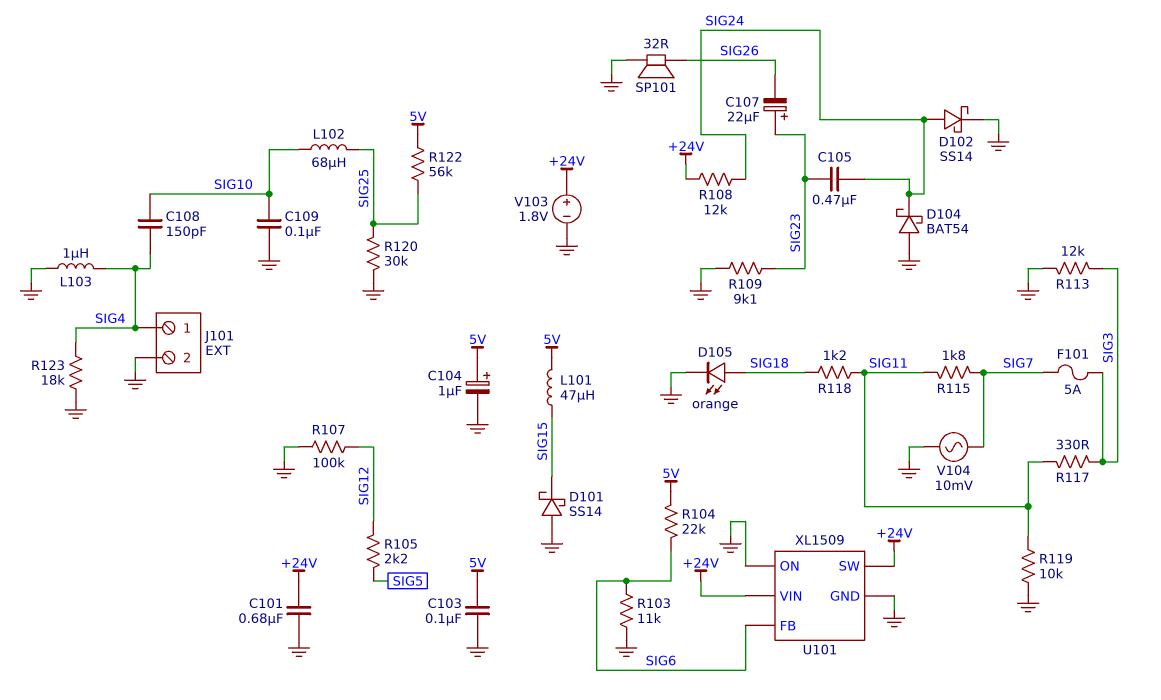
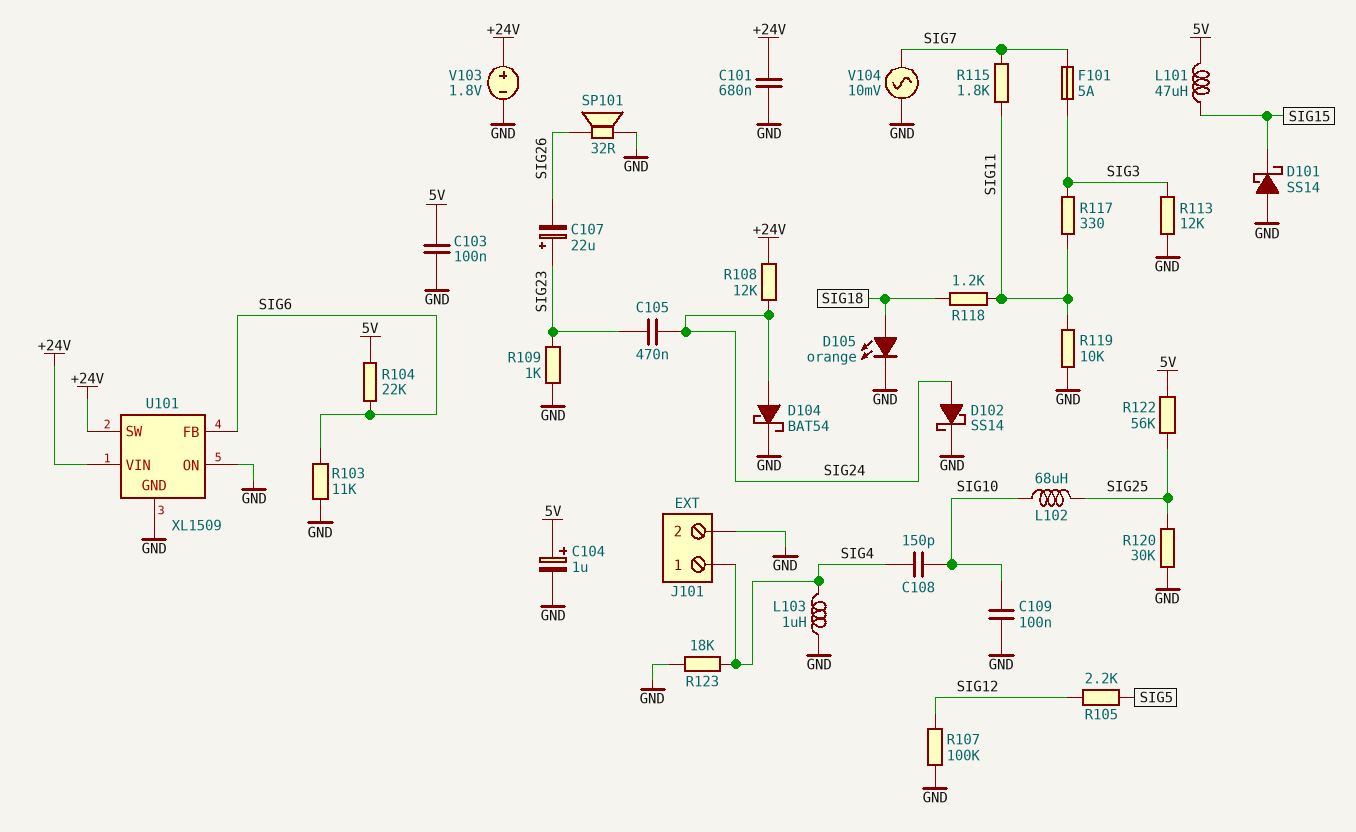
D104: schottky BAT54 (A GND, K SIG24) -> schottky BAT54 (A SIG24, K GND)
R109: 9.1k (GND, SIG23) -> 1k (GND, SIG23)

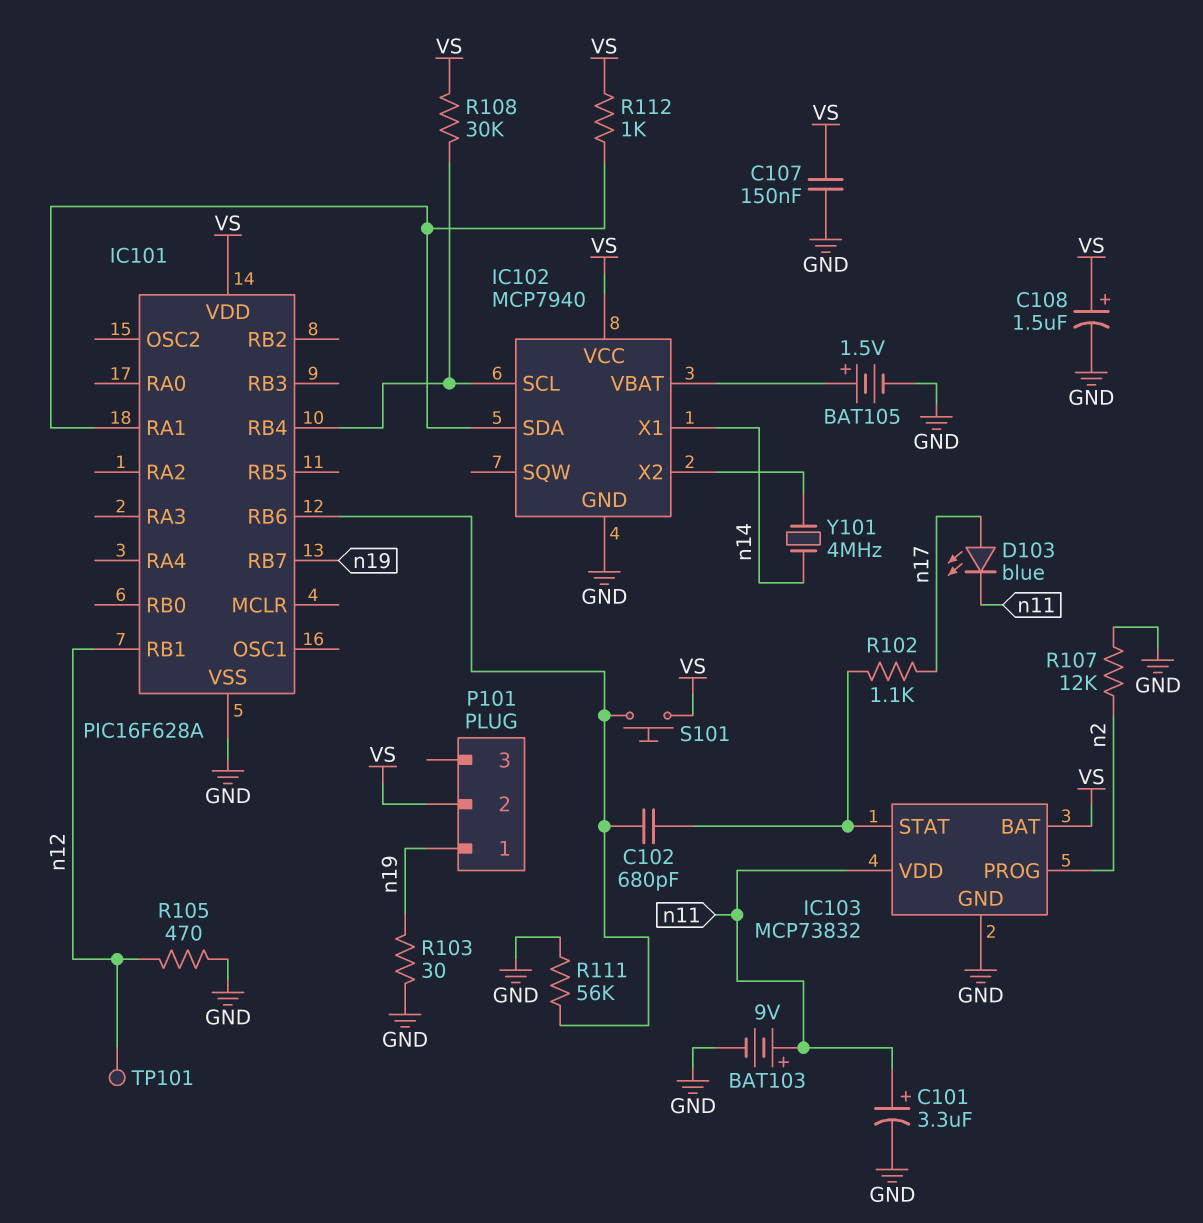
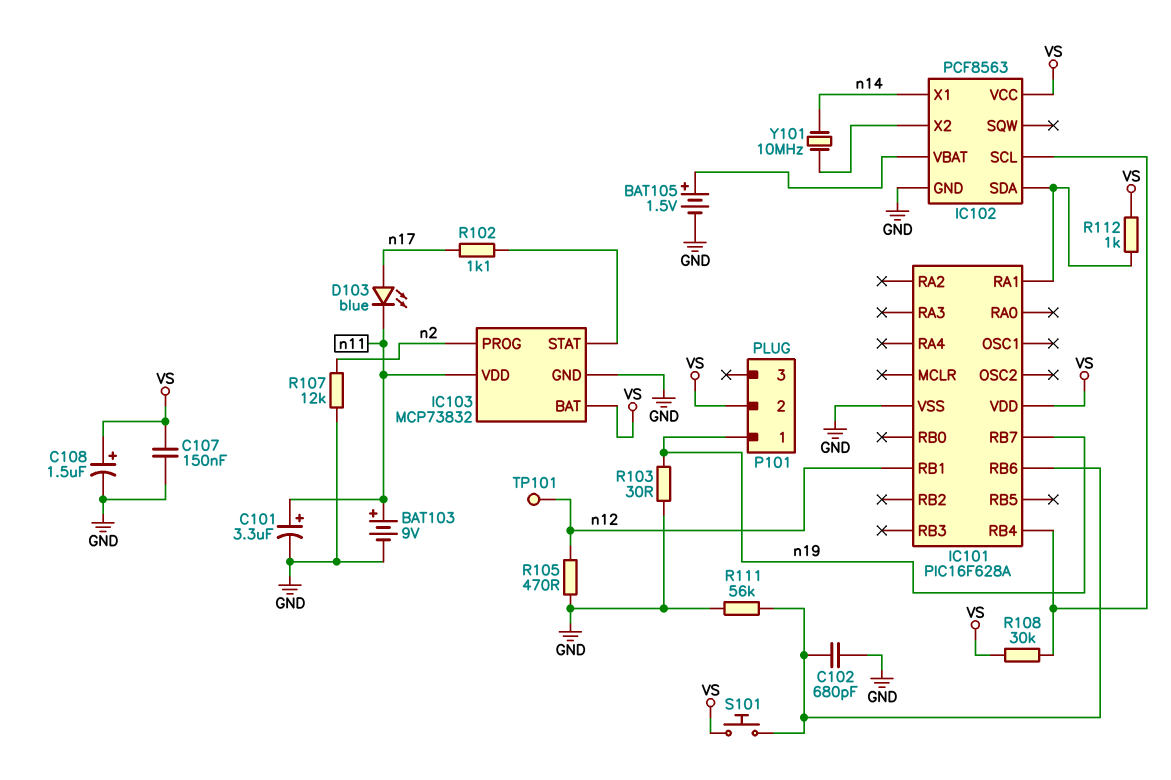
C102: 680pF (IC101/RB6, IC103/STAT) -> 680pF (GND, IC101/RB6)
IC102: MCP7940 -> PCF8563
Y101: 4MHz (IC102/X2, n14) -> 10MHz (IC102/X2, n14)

--------

=== EXERCISE DESCRIPTION ===
In your copy, include no pictures; print every line above exactly.

=== SOLUTION TO THE PROBLEM ===
D104: schottky BAT54 (A GND, K SIG24) -> schottky BAT54 (A SIG24, K GND)
R109: 9.1k (GND, SIG23) -> 1k (GND, SIG23)

C102: 680pF (IC101/RB6, IC103/STAT) -> 680pF (GND, IC101/RB6)
IC102: MCP7940 -> PCF8563
Y101: 4MHz (IC102/X2, n14) -> 10MHz (IC102/X2, n14)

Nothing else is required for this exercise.